### What you should do
Only the lines running from the line with "brown plate F2" to the end of the records below belong in the answer, each copied exactly.

### Input records
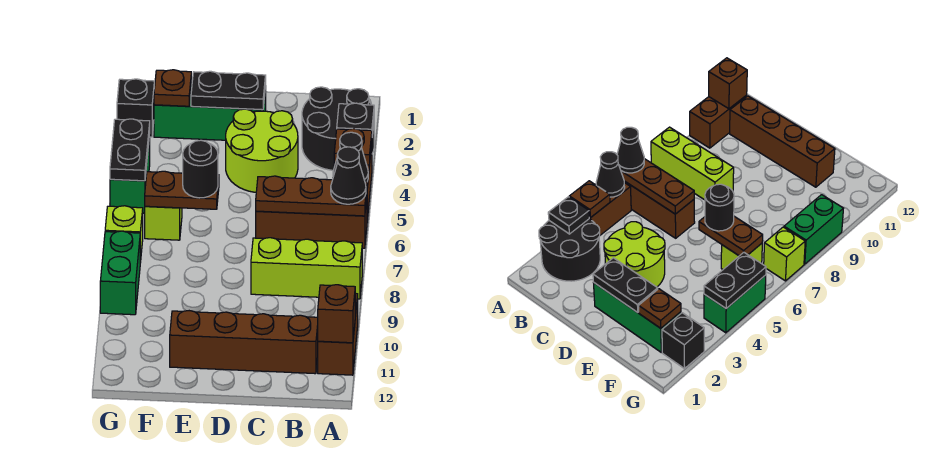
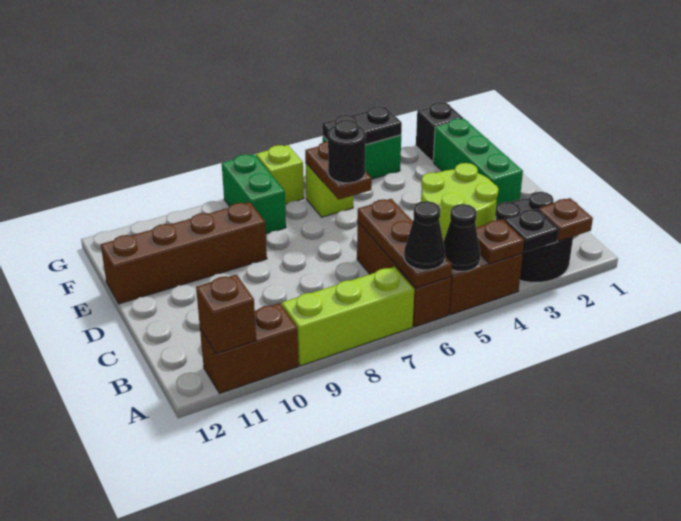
lime brick A8:C8 level 1 -> lime brick A7:A9 level 1
brown brick B11:E11 level 1 -> brown brick E9:E12 level 1
black plate D2:E2 level 2 -> none
brown plate F2 level 2 -> brown plate A2 level 2
green brick G8:G9 level 1 -> green brick F8:G8 level 1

### Answer below
brown plate F2 level 2 -> brown plate A2 level 2
green brick G8:G9 level 1 -> green brick F8:G8 level 1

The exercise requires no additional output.